▶ ASSIGNMENT
A verbatim copy of all the data is required, minus any images.

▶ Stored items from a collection

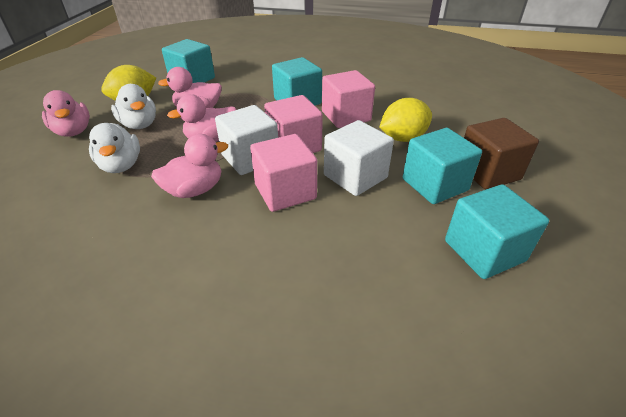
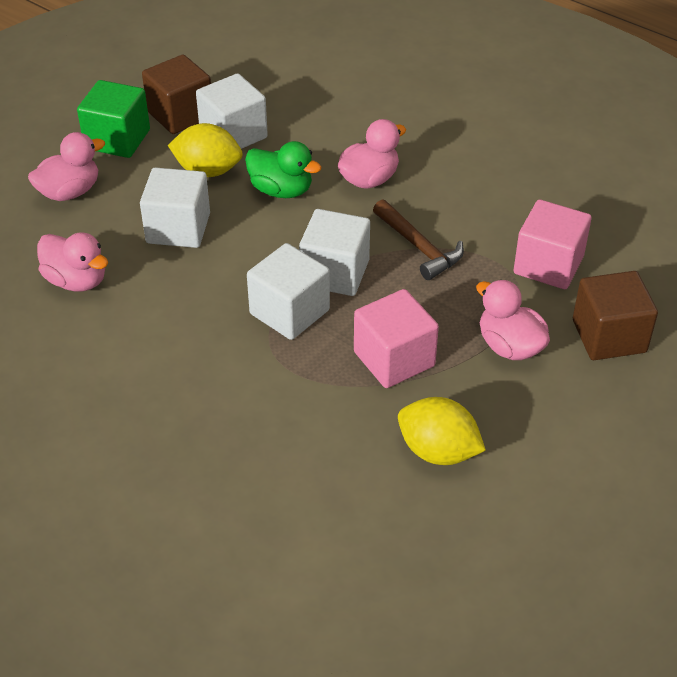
brown cube: 1 -> 2
brown hammer: 0 -> 1
green cube: 0 -> 1
green duck: 0 -> 1
pink cube: 3 -> 2
turquoise cube: 4 -> 0
white cube: 2 -> 4
white duck: 2 -> 0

▶ EXERCISE ANSWER
brown cube: 1 -> 2
brown hammer: 0 -> 1
green cube: 0 -> 1
green duck: 0 -> 1
pink cube: 3 -> 2
turquoise cube: 4 -> 0
white cube: 2 -> 4
white duck: 2 -> 0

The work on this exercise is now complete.